ACTION ITEM
Extract, exactly as written, all lines of the material below from the line that includes "R3: 680 (AMP, BR_L) -> 1.5k (AMP, BR_L)" through its last line.

◇ ◇ ◇ ◇

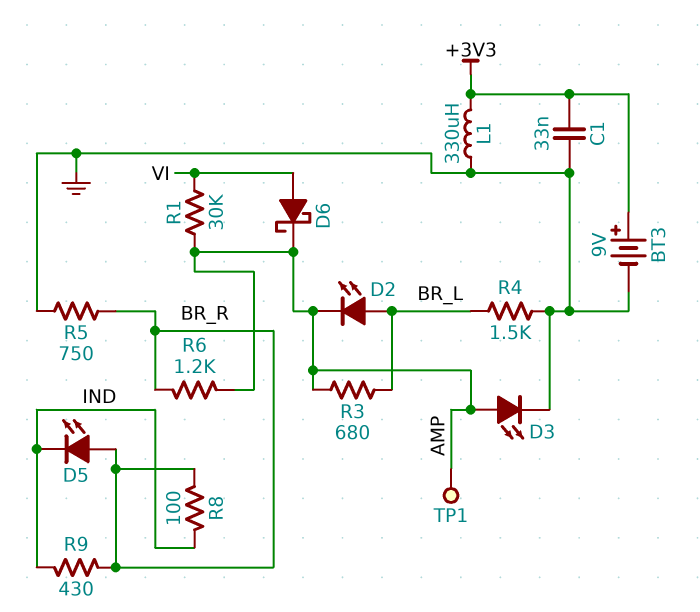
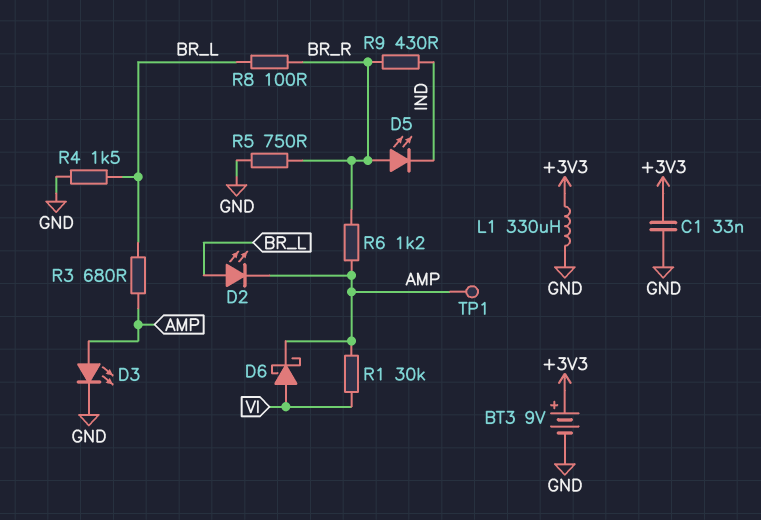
R8: 100 (BR_R, IND) -> 100 (BR_L, BR_R)

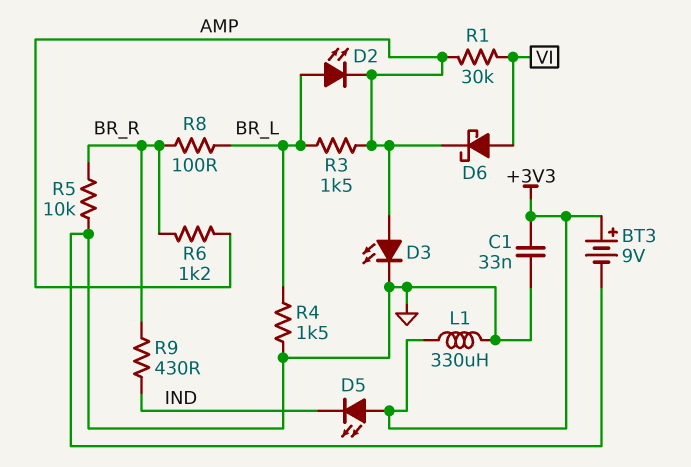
D5: LED (A BR_R, K IND) -> LED (A +3V3, K IND)
R3: 680 (AMP, BR_L) -> 1.5k (AMP, BR_L)
R5: 750 (BR_R, GND) -> 10k (BR_R, GND)
TP1: test point (AMP) -> none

◇ ◇ ◇ ◇

REPLY TO THE TASK
R3: 680 (AMP, BR_L) -> 1.5k (AMP, BR_L)
R5: 750 (BR_R, GND) -> 10k (BR_R, GND)
TP1: test point (AMP) -> none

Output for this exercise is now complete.